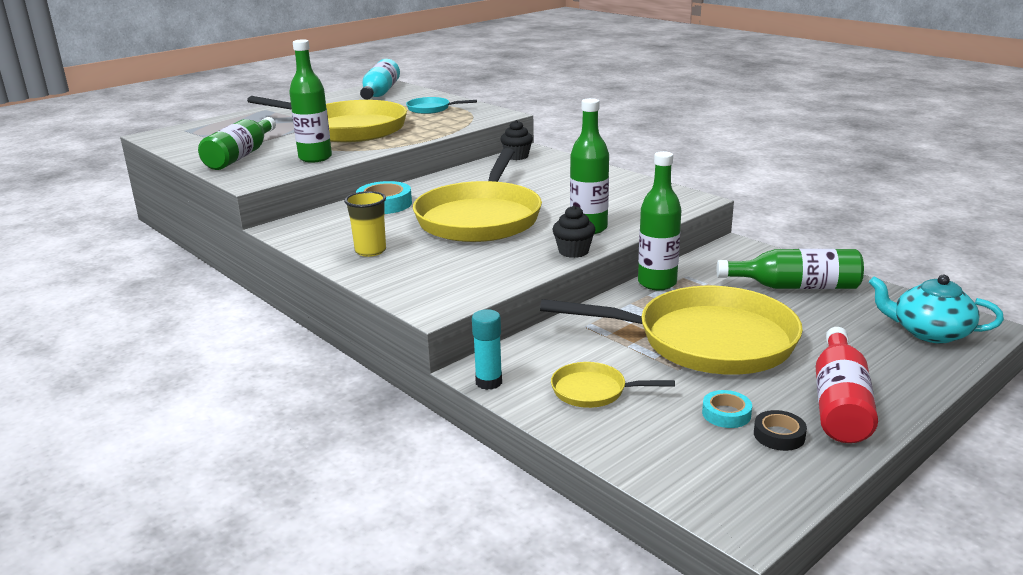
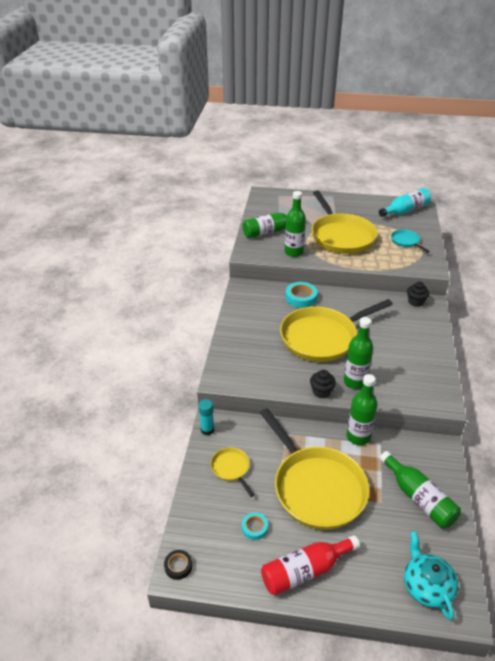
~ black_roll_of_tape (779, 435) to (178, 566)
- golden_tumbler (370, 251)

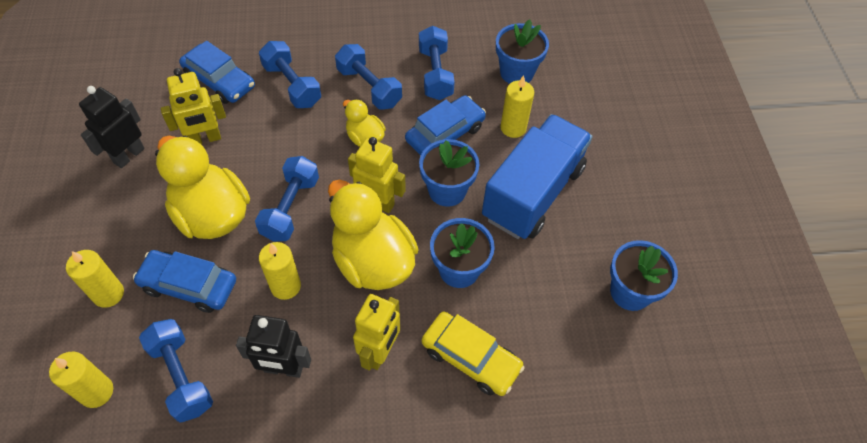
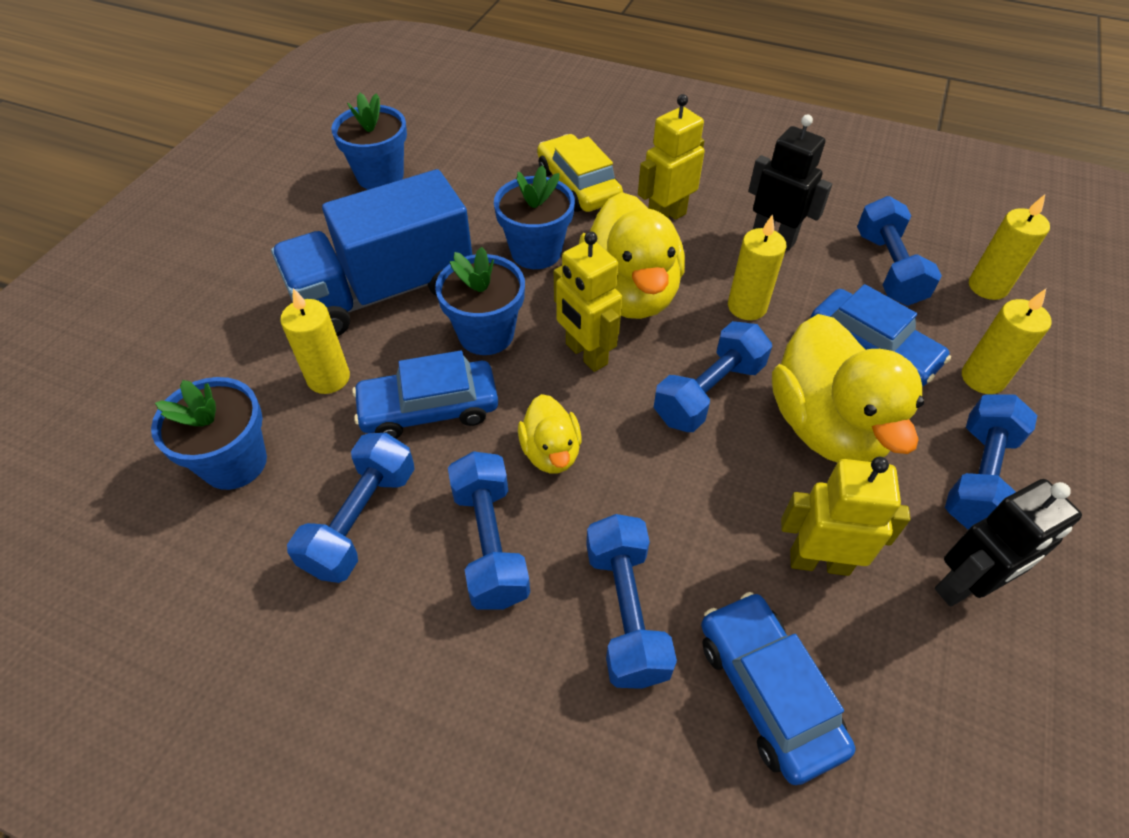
+ royal_blue_free_weight (978, 477)

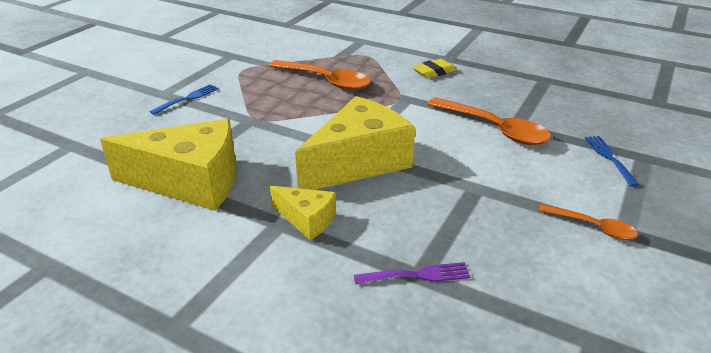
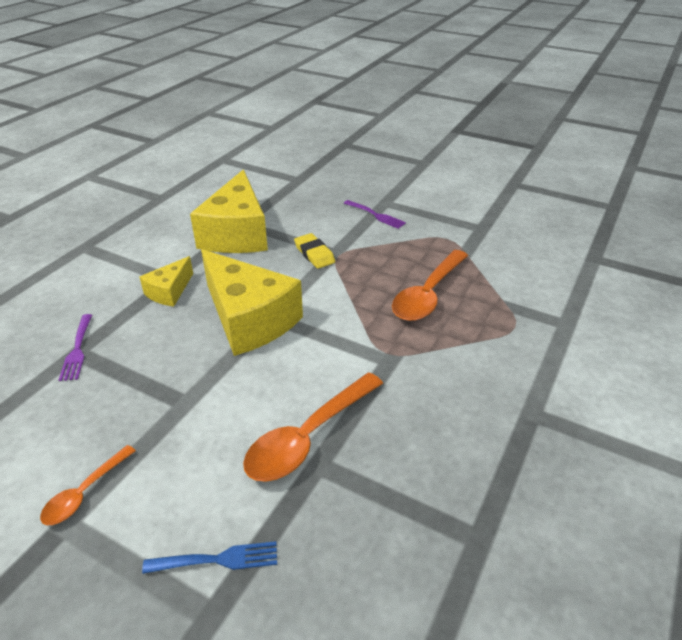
~ golden_eraser (434, 72) to (314, 254)
~ royal_blue_dinner_fork (187, 98) to purple_dinner_fork (376, 215)

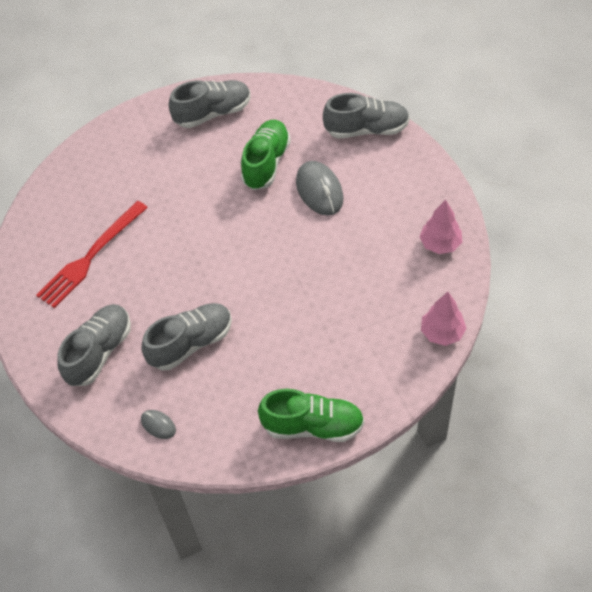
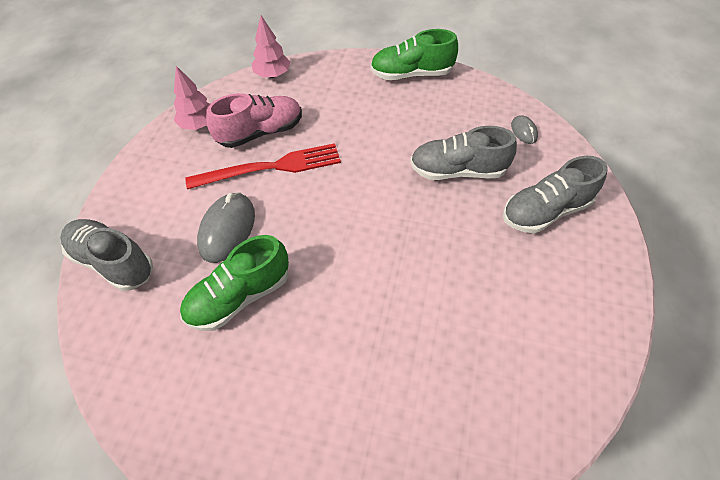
~ crimson_dinner_fork (91, 256) to (270, 167)
+ pink_sneaker (260, 132)
~ green_sneaker (313, 426) = (411, 74) 45 degrees counterclockwise
- gray_sneaker (213, 113)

══════════════════════════════

Problem details: The job is to copy all the records precisely while omitting any picture.

Answer to this problem:
~ black_roll_of_tape (779, 435) to (178, 566)
- golden_tumbler (370, 251)

+ royal_blue_free_weight (978, 477)

~ golden_eraser (434, 72) to (314, 254)
~ royal_blue_dinner_fork (187, 98) to purple_dinner_fork (376, 215)

~ crimson_dinner_fork (91, 256) to (270, 167)
+ pink_sneaker (260, 132)
~ green_sneaker (313, 426) = (411, 74) 45 degrees counterclockwise
- gray_sneaker (213, 113)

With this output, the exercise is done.